→ **THE PROBLEM**
Every line below from the one containing "KEYS3 pin K1: none -> 12" through the one containing "LED3 pin GND: 3V3 -> GND" must be transcribed exactly. Omit all lines outside that stretch.
-.-.-
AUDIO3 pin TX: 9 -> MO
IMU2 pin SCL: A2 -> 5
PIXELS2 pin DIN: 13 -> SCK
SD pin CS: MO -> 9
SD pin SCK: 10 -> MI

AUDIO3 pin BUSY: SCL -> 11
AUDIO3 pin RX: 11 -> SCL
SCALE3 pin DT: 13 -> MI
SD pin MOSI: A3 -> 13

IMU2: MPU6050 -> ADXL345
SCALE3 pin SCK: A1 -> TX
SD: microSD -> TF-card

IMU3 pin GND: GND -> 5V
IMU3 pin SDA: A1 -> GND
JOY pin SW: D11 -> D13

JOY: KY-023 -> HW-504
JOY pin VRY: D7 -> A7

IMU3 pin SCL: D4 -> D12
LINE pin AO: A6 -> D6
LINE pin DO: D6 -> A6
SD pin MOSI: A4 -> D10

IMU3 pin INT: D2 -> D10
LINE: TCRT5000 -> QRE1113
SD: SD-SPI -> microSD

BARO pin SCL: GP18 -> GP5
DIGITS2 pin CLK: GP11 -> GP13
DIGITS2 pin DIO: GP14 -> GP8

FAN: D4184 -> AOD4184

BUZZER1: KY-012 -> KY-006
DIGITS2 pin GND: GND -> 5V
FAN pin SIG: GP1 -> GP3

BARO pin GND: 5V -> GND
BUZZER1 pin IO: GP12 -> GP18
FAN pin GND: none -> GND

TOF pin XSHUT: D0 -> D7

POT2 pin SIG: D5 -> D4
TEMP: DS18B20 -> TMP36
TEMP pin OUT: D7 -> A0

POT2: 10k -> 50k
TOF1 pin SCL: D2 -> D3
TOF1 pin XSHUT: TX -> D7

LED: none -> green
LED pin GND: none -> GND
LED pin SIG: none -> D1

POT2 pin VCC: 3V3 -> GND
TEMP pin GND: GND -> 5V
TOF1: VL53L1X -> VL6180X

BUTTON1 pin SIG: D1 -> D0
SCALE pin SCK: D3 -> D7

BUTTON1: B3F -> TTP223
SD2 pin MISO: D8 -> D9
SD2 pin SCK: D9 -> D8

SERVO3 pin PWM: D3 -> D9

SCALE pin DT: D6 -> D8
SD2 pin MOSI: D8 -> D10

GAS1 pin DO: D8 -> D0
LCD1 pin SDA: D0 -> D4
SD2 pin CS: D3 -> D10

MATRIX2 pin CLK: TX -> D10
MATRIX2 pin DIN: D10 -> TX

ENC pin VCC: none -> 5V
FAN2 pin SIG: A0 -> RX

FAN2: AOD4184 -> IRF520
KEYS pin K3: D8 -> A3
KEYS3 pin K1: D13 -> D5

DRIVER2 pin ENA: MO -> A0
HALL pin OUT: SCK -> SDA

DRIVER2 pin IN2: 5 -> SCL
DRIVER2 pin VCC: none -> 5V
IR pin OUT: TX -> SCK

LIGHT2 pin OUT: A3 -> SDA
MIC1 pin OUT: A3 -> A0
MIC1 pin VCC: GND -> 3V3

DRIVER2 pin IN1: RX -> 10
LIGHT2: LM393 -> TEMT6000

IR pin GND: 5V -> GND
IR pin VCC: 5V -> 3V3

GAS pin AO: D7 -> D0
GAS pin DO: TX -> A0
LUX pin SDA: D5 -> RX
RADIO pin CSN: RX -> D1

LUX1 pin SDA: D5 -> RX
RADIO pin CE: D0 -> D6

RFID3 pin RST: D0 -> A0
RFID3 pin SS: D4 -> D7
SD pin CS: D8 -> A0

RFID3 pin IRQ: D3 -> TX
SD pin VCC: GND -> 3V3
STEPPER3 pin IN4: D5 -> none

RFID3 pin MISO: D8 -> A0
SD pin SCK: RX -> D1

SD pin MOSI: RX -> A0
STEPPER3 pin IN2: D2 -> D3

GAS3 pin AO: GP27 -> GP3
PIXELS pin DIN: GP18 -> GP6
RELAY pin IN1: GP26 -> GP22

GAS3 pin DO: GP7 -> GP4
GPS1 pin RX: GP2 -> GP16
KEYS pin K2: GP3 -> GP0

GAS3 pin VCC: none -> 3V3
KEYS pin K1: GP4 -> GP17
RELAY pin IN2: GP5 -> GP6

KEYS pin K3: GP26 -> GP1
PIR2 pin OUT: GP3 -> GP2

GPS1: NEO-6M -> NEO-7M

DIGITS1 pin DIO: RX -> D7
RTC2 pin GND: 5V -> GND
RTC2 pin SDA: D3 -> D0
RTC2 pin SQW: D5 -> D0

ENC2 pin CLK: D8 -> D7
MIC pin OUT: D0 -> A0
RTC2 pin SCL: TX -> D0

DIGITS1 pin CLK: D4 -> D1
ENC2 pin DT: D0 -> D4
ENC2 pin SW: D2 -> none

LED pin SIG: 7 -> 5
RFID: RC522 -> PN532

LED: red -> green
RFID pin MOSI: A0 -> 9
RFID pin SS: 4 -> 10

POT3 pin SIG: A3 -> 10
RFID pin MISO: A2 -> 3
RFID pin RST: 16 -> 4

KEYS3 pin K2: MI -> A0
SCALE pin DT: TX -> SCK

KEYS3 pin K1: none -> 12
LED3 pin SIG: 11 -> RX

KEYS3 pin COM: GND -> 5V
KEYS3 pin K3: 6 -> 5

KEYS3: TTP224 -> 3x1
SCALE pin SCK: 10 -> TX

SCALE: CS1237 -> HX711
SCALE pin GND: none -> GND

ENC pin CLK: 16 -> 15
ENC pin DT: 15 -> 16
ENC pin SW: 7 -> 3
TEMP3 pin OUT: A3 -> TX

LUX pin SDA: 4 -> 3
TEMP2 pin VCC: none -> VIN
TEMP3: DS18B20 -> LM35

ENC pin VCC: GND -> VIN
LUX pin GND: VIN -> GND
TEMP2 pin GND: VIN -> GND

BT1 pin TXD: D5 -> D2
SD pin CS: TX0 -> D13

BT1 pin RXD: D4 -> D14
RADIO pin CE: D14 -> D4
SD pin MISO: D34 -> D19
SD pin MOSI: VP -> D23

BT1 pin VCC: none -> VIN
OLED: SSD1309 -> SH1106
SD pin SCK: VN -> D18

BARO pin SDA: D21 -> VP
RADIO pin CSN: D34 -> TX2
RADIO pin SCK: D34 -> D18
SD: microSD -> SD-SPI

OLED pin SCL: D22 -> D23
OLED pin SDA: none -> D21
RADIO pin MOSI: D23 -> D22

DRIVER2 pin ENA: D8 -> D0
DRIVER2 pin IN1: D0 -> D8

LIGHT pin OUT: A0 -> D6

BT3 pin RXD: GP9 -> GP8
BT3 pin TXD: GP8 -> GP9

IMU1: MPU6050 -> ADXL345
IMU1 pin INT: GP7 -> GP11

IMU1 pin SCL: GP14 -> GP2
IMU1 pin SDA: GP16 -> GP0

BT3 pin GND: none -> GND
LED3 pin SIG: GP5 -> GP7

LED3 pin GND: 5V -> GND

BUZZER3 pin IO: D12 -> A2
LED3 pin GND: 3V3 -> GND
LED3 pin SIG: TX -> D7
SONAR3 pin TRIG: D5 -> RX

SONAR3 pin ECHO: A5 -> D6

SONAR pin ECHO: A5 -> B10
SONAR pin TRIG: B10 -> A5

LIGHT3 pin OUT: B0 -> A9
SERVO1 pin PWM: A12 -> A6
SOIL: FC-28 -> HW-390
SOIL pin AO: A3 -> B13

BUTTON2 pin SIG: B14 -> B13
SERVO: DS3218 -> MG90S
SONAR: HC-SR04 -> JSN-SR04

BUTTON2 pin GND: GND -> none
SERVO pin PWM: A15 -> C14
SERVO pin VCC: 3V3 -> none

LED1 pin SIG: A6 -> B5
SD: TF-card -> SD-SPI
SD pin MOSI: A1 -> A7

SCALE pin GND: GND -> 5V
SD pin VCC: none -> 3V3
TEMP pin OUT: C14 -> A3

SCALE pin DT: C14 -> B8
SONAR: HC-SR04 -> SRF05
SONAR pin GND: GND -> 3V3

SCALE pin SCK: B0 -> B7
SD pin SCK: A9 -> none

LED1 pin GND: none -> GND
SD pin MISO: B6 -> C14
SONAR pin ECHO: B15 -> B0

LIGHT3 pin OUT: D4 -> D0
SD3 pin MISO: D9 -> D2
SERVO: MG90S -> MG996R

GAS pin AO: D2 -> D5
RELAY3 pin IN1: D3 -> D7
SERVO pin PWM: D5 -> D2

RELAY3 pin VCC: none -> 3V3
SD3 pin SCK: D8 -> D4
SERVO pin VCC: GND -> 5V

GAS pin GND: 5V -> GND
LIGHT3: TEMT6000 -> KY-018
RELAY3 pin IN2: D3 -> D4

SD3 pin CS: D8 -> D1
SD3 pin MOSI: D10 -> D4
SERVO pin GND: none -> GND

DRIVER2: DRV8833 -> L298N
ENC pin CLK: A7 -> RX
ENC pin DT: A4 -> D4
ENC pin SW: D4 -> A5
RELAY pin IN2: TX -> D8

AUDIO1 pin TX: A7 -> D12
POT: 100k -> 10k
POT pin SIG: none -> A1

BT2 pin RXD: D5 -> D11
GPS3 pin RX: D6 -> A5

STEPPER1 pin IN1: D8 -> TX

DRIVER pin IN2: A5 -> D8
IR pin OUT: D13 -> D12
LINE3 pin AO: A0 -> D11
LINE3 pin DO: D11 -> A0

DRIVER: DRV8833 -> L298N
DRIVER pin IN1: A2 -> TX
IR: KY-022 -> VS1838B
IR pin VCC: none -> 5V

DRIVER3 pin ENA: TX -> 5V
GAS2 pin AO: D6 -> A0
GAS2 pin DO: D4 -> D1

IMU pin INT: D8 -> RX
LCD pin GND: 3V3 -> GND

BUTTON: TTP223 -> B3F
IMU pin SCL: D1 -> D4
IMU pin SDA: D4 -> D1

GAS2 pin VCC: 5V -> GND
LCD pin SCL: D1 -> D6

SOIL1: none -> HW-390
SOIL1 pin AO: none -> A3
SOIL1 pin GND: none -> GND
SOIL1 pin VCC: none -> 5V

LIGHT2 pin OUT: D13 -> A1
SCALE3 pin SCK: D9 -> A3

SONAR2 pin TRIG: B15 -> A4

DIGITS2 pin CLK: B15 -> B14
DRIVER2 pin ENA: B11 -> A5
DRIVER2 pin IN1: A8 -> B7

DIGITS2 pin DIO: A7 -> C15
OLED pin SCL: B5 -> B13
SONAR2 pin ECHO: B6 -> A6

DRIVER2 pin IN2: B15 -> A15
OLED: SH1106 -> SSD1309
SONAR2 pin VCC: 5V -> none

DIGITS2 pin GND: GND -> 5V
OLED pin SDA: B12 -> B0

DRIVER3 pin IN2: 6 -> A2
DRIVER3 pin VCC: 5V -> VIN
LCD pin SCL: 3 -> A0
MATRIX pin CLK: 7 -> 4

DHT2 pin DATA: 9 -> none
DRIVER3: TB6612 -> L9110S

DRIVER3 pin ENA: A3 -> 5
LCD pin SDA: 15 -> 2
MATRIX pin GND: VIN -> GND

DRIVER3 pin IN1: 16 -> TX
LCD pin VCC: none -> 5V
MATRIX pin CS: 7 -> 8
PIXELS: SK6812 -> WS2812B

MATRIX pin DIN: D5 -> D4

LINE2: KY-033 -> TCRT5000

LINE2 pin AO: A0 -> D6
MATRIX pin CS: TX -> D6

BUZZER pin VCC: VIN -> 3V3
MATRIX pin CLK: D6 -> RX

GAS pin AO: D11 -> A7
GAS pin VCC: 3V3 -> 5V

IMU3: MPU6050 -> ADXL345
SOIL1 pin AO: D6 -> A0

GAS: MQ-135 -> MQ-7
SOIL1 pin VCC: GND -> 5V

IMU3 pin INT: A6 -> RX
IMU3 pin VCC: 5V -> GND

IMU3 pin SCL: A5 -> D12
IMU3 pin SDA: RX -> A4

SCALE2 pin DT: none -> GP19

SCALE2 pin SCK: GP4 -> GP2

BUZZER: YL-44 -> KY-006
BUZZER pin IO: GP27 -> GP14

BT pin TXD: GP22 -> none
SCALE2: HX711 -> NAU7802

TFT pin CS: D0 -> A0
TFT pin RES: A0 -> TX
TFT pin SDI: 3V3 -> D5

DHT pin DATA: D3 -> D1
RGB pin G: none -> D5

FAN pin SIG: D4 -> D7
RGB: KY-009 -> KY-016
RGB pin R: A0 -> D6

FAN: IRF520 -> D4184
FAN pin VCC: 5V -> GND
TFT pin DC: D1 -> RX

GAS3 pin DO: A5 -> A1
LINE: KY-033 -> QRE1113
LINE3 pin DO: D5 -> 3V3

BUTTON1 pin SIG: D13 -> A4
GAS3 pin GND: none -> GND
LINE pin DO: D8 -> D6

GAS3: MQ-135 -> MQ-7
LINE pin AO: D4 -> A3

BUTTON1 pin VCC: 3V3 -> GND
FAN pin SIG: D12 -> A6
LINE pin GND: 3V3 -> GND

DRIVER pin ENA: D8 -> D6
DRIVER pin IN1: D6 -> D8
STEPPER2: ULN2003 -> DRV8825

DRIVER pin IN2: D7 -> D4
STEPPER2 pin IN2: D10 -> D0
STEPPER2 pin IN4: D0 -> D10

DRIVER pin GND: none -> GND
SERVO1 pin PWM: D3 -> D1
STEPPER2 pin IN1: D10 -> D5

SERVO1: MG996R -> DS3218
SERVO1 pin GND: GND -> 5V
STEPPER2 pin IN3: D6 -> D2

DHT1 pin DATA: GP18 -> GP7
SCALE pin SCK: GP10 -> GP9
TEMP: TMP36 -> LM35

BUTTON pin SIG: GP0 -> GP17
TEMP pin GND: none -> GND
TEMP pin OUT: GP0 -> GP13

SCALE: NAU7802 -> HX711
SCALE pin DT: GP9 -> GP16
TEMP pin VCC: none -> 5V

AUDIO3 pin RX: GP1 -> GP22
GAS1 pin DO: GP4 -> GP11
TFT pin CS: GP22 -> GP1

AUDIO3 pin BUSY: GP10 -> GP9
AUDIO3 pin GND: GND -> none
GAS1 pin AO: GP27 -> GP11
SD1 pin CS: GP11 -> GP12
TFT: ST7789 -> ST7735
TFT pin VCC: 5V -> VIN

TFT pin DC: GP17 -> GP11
-.-.-
→ **TASK SOLUTION**
KEYS3 pin K1: none -> 12
LED3 pin SIG: 11 -> RX

KEYS3 pin COM: GND -> 5V
KEYS3 pin K3: 6 -> 5

KEYS3: TTP224 -> 3x1
SCALE pin SCK: 10 -> TX

SCALE: CS1237 -> HX711
SCALE pin GND: none -> GND

ENC pin CLK: 16 -> 15
ENC pin DT: 15 -> 16
ENC pin SW: 7 -> 3
TEMP3 pin OUT: A3 -> TX

LUX pin SDA: 4 -> 3
TEMP2 pin VCC: none -> VIN
TEMP3: DS18B20 -> LM35

ENC pin VCC: GND -> VIN
LUX pin GND: VIN -> GND
TEMP2 pin GND: VIN -> GND

BT1 pin TXD: D5 -> D2
SD pin CS: TX0 -> D13

BT1 pin RXD: D4 -> D14
RADIO pin CE: D14 -> D4
SD pin MISO: D34 -> D19
SD pin MOSI: VP -> D23

BT1 pin VCC: none -> VIN
OLED: SSD1309 -> SH1106
SD pin SCK: VN -> D18

BARO pin SDA: D21 -> VP
RADIO pin CSN: D34 -> TX2
RADIO pin SCK: D34 -> D18
SD: microSD -> SD-SPI

OLED pin SCL: D22 -> D23
OLED pin SDA: none -> D21
RADIO pin MOSI: D23 -> D22

DRIVER2 pin ENA: D8 -> D0
DRIVER2 pin IN1: D0 -> D8

LIGHT pin OUT: A0 -> D6

BT3 pin RXD: GP9 -> GP8
BT3 pin TXD: GP8 -> GP9

IMU1: MPU6050 -> ADXL345
IMU1 pin INT: GP7 -> GP11

IMU1 pin SCL: GP14 -> GP2
IMU1 pin SDA: GP16 -> GP0

BT3 pin GND: none -> GND
LED3 pin SIG: GP5 -> GP7

LED3 pin GND: 5V -> GND

BUZZER3 pin IO: D12 -> A2
LED3 pin GND: 3V3 -> GND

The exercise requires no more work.